■ **Problem to solve**
Pull each line with the string "VBUS" from the entries.

■ **Records drawn from a dataset**
┏━━

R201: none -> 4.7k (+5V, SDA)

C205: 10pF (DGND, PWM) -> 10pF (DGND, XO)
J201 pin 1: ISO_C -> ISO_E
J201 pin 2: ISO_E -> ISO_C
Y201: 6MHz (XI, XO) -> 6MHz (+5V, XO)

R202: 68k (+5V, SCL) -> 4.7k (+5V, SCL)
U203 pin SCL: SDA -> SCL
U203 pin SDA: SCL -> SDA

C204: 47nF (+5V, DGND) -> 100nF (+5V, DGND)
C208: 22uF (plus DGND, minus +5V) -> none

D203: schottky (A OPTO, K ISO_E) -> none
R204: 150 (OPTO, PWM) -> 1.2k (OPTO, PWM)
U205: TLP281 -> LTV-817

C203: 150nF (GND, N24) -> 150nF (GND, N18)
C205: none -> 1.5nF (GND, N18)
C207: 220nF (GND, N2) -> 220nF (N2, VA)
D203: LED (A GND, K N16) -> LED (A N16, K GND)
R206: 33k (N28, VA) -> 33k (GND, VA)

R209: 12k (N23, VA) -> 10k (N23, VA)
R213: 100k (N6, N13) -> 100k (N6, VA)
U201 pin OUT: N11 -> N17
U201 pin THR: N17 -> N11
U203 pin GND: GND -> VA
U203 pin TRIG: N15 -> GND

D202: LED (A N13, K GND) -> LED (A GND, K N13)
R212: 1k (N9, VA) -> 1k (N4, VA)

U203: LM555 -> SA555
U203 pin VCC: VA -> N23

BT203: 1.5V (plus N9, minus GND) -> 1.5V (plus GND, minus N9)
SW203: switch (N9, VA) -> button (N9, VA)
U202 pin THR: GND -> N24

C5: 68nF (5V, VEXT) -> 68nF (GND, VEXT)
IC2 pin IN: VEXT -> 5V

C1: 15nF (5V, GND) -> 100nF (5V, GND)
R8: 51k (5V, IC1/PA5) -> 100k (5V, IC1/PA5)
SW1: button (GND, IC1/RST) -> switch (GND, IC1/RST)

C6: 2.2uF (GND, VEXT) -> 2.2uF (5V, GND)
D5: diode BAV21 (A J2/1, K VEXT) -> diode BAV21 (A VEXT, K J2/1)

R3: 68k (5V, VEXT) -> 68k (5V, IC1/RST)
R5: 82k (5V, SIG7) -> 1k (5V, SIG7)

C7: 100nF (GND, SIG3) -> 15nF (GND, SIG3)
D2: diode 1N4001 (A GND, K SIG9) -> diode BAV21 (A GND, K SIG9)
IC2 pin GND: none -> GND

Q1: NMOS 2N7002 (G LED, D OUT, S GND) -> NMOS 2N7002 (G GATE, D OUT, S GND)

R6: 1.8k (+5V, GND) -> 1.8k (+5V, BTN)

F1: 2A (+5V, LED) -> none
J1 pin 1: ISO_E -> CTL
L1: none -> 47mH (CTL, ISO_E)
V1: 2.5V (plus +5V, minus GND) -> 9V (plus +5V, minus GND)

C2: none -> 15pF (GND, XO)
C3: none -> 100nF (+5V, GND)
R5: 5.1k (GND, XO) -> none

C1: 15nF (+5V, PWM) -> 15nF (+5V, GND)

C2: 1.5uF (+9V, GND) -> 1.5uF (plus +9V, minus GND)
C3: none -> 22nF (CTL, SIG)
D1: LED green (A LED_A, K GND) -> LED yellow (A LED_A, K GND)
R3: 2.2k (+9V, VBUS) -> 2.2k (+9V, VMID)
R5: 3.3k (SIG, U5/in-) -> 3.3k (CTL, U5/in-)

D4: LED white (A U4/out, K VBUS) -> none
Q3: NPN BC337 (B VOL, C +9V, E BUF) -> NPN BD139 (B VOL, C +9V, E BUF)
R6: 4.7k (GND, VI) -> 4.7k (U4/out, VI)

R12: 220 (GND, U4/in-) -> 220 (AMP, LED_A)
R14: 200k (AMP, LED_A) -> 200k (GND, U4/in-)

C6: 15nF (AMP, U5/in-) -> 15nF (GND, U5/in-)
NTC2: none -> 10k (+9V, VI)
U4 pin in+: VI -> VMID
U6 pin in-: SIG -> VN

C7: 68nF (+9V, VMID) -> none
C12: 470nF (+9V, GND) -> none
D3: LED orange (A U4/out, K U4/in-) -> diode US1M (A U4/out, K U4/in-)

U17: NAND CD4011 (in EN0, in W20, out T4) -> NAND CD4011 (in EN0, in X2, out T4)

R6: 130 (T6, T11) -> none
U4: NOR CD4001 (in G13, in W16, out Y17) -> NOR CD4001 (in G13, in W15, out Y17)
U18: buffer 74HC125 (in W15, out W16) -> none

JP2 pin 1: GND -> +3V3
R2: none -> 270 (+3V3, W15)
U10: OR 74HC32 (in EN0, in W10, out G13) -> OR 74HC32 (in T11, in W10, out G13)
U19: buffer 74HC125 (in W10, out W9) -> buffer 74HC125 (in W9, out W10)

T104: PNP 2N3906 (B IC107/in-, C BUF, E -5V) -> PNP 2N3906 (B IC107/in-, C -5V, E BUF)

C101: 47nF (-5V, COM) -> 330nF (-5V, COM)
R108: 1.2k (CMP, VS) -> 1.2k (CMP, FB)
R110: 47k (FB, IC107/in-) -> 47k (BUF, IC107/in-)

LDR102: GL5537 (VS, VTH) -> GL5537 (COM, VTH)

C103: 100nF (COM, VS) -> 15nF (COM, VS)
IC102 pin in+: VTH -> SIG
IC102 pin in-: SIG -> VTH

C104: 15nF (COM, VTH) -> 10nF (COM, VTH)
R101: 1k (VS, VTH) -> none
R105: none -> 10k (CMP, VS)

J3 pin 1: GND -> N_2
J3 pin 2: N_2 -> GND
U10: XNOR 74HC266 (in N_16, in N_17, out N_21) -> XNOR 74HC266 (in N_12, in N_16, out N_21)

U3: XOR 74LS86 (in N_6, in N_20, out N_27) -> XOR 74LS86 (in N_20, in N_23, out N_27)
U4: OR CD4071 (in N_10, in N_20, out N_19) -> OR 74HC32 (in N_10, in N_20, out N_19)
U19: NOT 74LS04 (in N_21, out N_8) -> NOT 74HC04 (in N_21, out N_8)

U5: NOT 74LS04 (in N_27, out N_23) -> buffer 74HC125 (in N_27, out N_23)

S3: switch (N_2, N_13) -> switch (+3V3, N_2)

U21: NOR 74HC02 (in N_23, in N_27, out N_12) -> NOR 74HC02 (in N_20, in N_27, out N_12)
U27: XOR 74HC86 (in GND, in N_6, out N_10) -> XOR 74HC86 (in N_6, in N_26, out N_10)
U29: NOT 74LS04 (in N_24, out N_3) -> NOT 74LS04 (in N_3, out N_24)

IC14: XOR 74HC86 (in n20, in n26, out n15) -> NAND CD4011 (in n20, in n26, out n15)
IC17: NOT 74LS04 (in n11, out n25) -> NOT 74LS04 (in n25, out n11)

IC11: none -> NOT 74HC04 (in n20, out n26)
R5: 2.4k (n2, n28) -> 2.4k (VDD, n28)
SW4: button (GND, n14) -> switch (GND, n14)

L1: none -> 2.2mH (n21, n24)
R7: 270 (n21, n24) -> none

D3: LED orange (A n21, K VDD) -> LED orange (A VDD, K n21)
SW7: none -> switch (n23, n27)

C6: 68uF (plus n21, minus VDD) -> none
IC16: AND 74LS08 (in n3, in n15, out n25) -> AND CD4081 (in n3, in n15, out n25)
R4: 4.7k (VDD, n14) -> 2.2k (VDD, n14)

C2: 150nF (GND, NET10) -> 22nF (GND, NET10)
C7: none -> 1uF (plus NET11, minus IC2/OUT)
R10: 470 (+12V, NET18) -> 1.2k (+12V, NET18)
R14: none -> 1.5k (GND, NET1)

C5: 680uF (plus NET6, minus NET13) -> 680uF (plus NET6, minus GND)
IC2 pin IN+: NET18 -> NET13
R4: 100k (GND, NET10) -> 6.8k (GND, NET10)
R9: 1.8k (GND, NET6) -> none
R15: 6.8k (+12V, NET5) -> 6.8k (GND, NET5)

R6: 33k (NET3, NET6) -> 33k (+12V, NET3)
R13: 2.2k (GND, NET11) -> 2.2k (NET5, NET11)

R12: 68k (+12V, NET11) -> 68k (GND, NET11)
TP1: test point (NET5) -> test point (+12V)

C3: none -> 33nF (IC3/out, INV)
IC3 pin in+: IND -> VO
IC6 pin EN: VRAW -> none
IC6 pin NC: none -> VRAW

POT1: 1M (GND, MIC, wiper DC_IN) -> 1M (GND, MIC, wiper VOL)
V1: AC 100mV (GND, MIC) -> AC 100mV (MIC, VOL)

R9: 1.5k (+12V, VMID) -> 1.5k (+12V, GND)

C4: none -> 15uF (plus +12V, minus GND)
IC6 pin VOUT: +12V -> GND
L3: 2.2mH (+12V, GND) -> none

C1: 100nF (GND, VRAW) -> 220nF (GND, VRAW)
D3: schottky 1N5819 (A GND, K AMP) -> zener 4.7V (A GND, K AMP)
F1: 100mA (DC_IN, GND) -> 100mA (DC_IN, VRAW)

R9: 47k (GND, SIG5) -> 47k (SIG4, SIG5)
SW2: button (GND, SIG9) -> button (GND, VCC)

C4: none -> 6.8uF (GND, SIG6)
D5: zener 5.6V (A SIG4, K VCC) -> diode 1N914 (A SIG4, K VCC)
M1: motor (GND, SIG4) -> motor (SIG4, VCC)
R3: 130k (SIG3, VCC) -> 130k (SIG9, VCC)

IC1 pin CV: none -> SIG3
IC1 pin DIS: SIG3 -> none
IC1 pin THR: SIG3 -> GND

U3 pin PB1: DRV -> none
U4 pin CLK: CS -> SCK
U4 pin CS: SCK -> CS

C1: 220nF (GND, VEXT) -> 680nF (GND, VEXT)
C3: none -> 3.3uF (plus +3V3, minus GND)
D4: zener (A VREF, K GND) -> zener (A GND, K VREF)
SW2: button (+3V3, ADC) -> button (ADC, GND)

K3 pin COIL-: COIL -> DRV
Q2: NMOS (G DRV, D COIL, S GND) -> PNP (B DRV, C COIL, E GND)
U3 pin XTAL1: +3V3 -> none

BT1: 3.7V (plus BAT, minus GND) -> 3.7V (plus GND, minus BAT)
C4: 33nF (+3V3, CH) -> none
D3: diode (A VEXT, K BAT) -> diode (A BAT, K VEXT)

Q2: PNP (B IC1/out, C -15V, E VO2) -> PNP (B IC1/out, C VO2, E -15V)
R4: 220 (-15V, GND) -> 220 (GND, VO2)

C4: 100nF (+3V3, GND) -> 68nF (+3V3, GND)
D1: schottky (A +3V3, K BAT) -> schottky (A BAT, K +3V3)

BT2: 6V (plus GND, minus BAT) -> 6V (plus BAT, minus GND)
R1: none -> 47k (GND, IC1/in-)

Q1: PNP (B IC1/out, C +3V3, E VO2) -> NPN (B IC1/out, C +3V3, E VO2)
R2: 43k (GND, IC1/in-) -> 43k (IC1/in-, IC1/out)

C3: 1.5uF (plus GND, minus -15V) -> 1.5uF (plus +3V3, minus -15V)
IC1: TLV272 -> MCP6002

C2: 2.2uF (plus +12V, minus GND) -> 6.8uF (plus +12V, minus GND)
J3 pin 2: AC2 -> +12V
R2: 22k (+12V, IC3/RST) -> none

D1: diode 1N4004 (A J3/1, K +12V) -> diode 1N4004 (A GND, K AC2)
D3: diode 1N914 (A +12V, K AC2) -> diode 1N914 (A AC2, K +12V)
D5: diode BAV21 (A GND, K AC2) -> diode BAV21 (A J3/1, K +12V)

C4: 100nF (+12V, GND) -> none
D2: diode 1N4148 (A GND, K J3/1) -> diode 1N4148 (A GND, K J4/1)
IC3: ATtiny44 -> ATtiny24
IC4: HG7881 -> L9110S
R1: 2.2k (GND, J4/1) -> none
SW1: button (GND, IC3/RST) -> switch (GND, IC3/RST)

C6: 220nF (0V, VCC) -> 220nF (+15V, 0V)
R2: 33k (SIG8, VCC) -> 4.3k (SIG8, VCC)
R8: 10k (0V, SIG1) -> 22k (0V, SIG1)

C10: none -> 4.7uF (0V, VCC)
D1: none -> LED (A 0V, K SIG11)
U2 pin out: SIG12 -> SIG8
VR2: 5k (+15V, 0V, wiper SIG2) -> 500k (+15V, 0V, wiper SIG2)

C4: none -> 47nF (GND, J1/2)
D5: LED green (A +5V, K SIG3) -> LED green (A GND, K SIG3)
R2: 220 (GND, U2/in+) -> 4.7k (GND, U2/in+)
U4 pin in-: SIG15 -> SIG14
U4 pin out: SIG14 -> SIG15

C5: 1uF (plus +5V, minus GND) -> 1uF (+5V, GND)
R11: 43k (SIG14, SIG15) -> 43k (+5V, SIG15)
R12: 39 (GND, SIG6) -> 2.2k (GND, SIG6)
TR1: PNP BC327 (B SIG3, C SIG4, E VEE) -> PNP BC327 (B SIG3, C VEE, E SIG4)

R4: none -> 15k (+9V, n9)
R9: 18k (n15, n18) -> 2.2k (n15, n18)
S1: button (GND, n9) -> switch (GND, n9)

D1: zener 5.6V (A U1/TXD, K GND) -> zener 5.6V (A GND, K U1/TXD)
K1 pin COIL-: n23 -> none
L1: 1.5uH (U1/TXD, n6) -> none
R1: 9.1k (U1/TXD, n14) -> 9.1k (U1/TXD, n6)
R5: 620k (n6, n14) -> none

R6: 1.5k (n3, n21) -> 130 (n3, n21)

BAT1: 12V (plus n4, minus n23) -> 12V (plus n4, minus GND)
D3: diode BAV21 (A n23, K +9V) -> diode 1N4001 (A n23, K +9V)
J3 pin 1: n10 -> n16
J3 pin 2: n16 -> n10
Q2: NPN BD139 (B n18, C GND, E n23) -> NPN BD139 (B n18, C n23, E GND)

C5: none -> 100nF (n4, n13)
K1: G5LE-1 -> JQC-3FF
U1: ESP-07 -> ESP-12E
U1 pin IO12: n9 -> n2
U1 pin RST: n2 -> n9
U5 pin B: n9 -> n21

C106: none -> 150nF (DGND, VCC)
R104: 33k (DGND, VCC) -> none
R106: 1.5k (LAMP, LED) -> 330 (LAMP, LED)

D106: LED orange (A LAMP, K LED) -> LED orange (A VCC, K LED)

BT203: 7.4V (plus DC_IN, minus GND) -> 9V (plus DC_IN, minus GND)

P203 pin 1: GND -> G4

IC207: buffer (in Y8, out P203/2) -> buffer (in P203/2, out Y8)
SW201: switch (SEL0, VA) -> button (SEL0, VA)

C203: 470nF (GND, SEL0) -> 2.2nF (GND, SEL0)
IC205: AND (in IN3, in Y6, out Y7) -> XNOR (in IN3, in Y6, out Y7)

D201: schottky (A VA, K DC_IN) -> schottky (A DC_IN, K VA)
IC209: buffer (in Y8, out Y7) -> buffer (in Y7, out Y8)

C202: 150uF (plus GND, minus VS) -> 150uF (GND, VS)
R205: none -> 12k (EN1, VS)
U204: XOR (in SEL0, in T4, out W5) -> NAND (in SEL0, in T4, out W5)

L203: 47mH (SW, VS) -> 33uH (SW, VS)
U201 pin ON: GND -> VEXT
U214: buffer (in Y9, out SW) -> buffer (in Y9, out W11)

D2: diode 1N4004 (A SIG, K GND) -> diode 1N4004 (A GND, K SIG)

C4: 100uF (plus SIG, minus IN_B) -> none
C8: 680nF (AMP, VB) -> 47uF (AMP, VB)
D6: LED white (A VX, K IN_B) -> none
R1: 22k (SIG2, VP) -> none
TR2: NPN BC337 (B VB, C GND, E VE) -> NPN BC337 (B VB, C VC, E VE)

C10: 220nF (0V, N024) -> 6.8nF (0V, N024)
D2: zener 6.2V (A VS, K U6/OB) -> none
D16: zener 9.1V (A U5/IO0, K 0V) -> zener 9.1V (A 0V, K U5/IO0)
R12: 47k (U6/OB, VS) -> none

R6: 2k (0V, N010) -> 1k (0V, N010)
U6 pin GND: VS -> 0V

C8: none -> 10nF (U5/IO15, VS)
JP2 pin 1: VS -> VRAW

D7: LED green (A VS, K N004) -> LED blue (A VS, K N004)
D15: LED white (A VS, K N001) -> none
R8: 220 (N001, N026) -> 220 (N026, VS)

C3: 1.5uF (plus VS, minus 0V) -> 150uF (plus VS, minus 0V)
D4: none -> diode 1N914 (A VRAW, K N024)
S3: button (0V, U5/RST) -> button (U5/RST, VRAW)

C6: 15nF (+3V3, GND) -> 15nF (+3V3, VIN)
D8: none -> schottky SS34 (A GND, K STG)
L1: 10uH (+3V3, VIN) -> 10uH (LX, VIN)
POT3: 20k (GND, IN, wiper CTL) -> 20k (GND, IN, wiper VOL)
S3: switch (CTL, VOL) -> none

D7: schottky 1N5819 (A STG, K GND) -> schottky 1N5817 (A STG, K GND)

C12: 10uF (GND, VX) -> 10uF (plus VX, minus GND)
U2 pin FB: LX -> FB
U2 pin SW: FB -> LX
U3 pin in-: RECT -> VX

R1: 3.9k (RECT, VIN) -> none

┗━━

■ **Response**
R3: 2.2k (+9V, VBUS) -> 2.2k (+9V, VMID)
D4: LED white (A U4/out, K VBUS) -> none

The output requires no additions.